• [TASK REQUIREMENTS] The records below are to be restated word for word; their pictures are not.

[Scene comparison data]

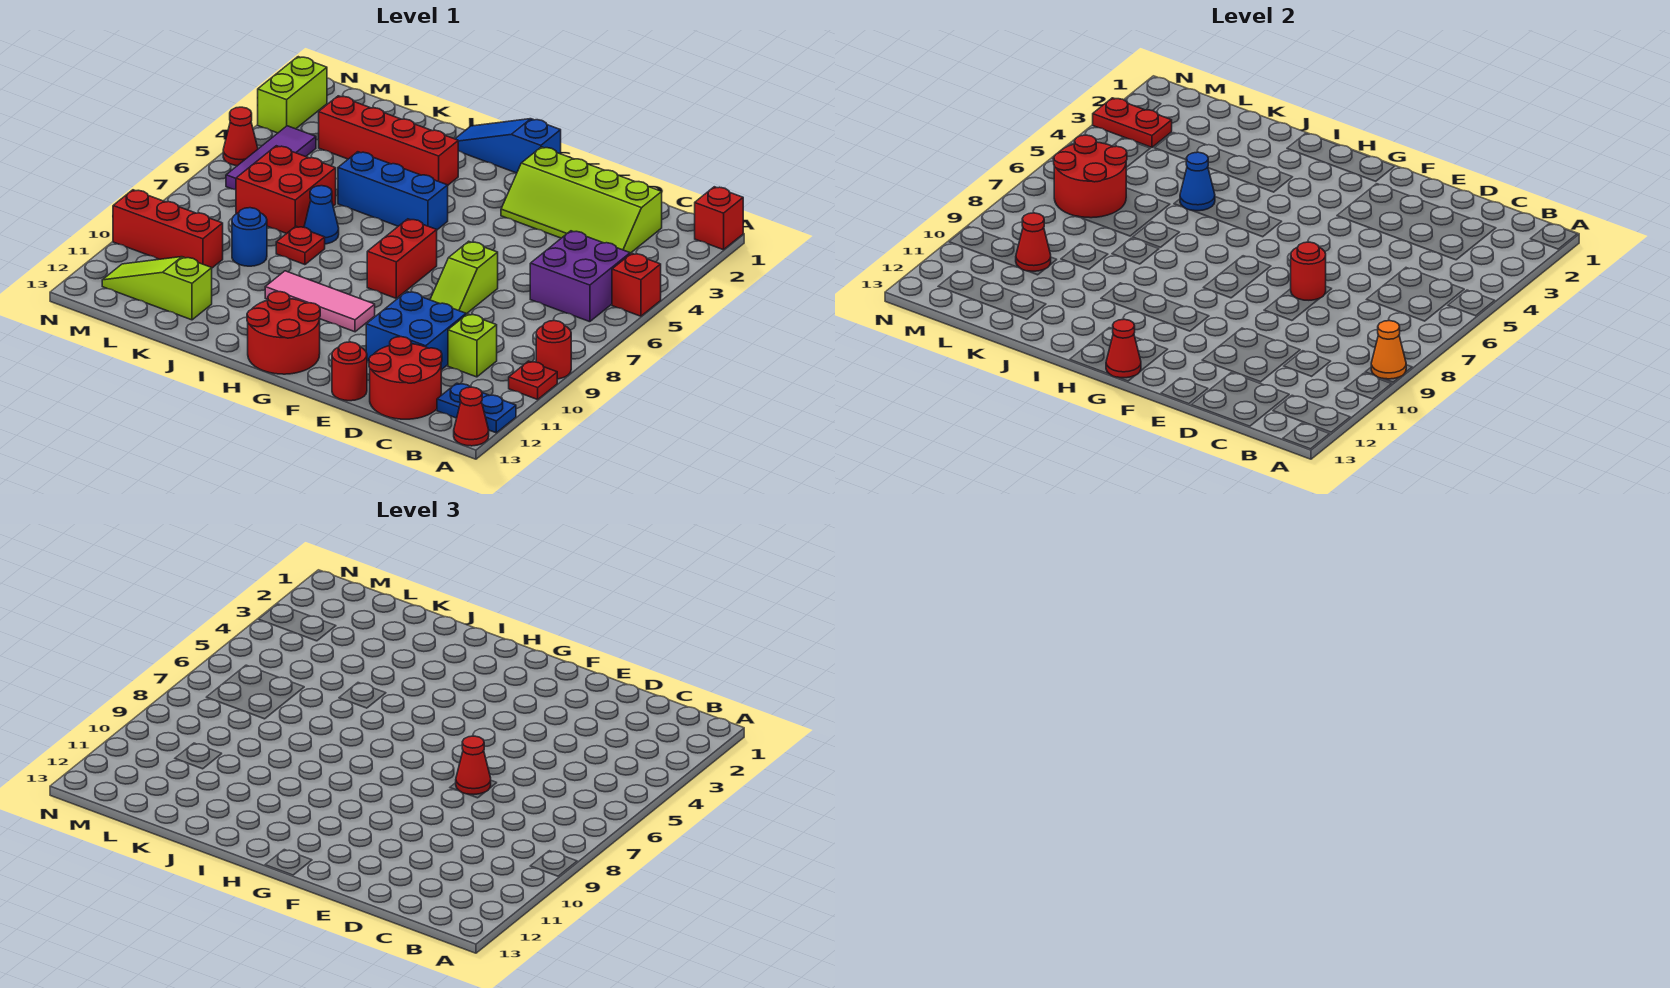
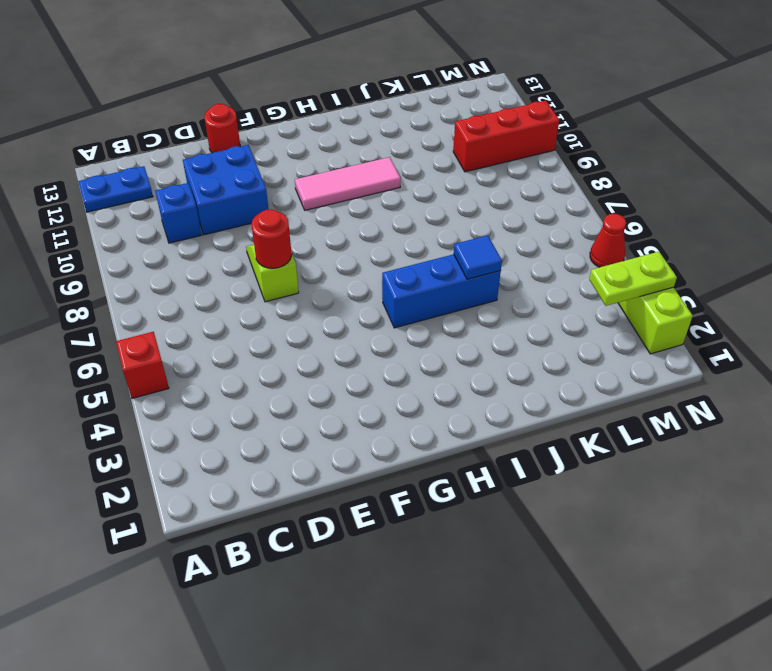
blue brick C10 level 1 -> lime brick C10 level 1
blue tile J5 level 2 -> blue cone J5 level 2
lime plate M3:N3 level 2 -> red plate M3:N3 level 2
none -> red brick A1 level 1
none -> red round brick A9 level 1
none -> red plate A10 level 1
none -> red cone A13 level 1

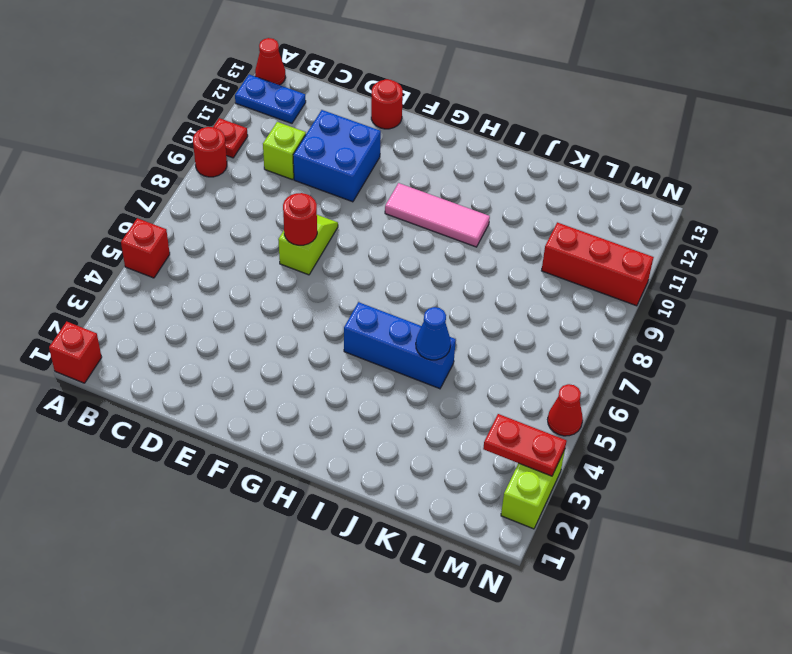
none -> purple brick B5:C6 level 1
none -> lime slope C2:F3 level 1 top 2
none -> red round brick C12:D13 level 1
none -> blue slope G1:I1 level 1 top G

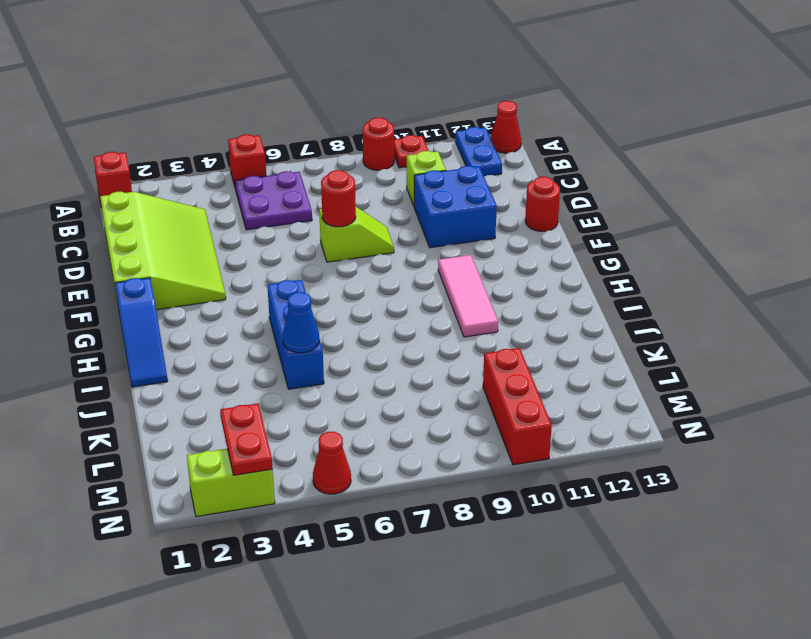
purple plate B5:C6 level 1 -> purple brick B5:C6 level 1
lime slope C1:F3 level 1 top 1 -> lime slope C2:F3 level 1 top 2
none -> red round brick C12:D13 level 1
none -> red brick G7:G8 level 1
none -> red round brick G12:H13 level 1
none -> red brick I3:L3 level 1

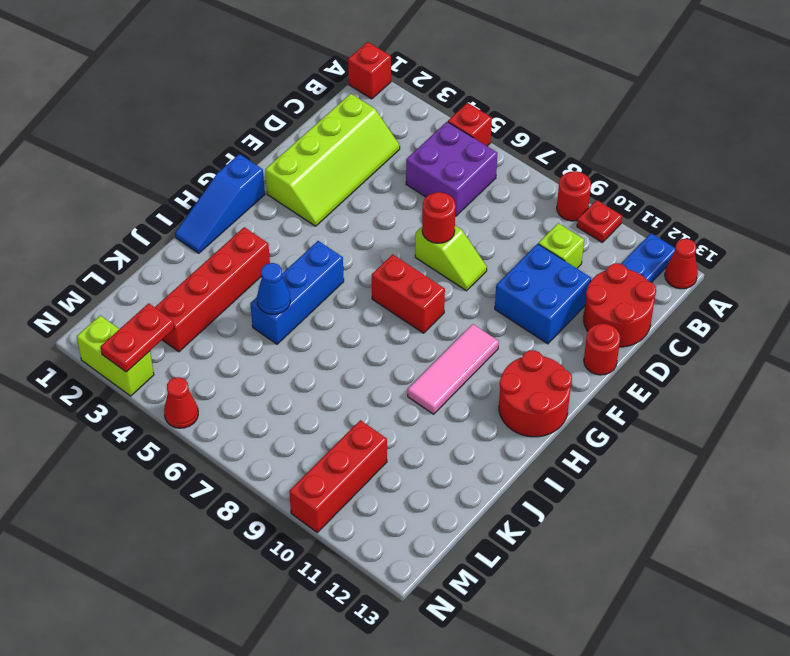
none -> blue cone J7 level 1
none -> red plate J8 level 1
none -> red brick K6:L7 level 1
none -> blue round brick K9 level 1

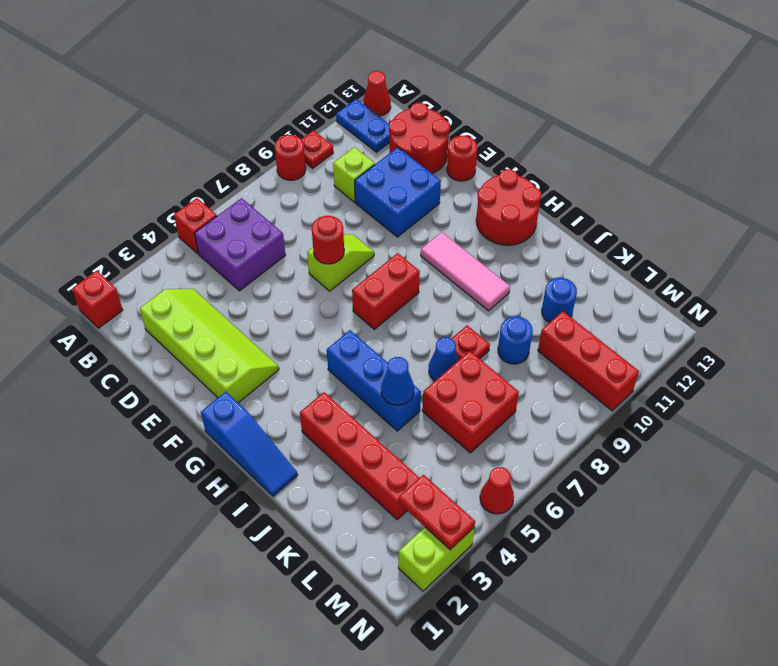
blue round brick K11 level 1 -> none
none -> lime slope K12:M12 level 1 top K
none -> purple tile M4:M6 level 1
none -> orange cone A9 level 2
none -> red cone G13 level 2

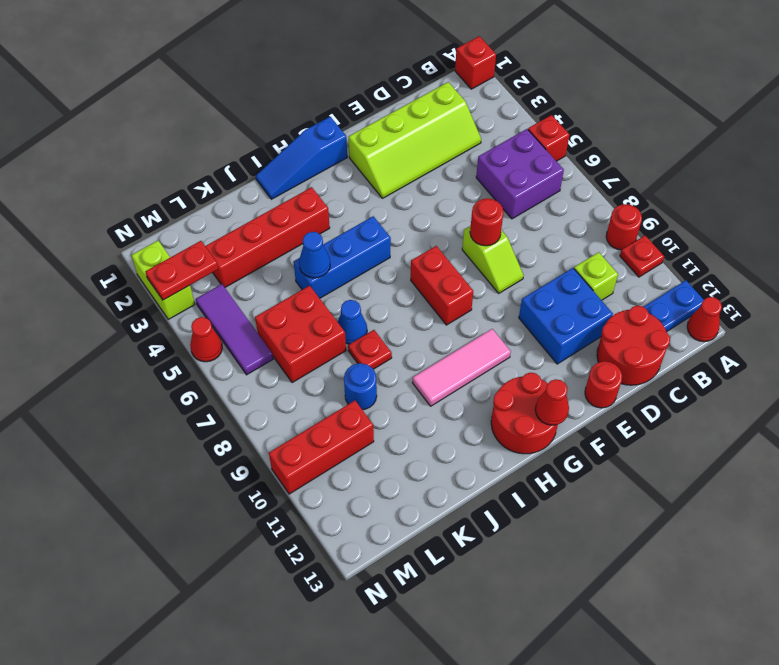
none -> lime slope K12:M12 level 1 top K
none -> orange cone A9 level 2
none -> red round brick L6:M7 level 2
none -> red cone L10 level 2

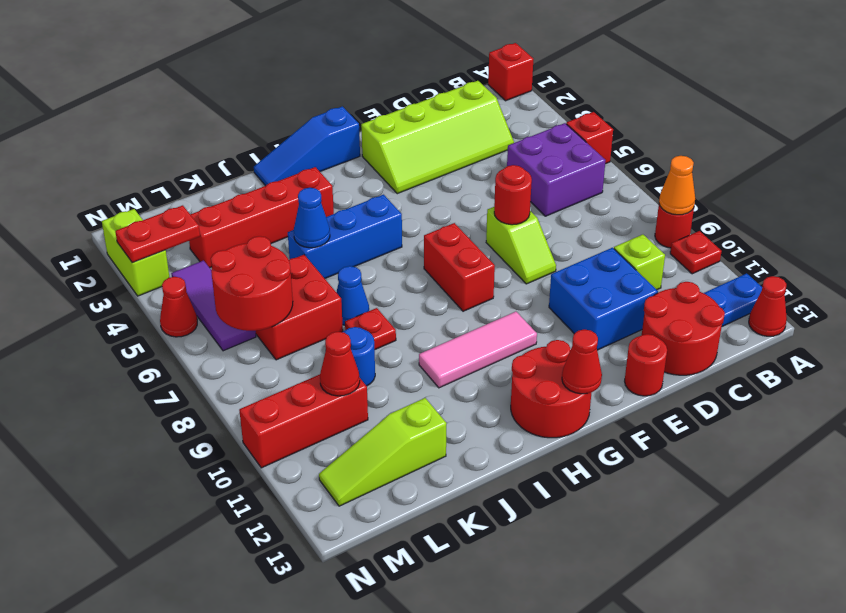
none -> red cone E7 level 3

• [FINISHED EXERCISE]
blue brick C10 level 1 -> lime brick C10 level 1
blue tile J5 level 2 -> blue cone J5 level 2
lime plate M3:N3 level 2 -> red plate M3:N3 level 2
none -> red brick A1 level 1
none -> red round brick A9 level 1
none -> red plate A10 level 1
none -> red cone A13 level 1

none -> purple brick B5:C6 level 1
none -> lime slope C2:F3 level 1 top 2
none -> red round brick C12:D13 level 1
none -> blue slope G1:I1 level 1 top G

purple plate B5:C6 level 1 -> purple brick B5:C6 level 1
lime slope C1:F3 level 1 top 1 -> lime slope C2:F3 level 1 top 2
none -> red round brick C12:D13 level 1
none -> red brick G7:G8 level 1
none -> red round brick G12:H13 level 1
none -> red brick I3:L3 level 1

none -> blue cone J7 level 1
none -> red plate J8 level 1
none -> red brick K6:L7 level 1
none -> blue round brick K9 level 1

blue round brick K11 level 1 -> none
none -> lime slope K12:M12 level 1 top K
none -> purple tile M4:M6 level 1
none -> orange cone A9 level 2
none -> red cone G13 level 2

none -> lime slope K12:M12 level 1 top K
none -> orange cone A9 level 2
none -> red round brick L6:M7 level 2
none -> red cone L10 level 2

none -> red cone E7 level 3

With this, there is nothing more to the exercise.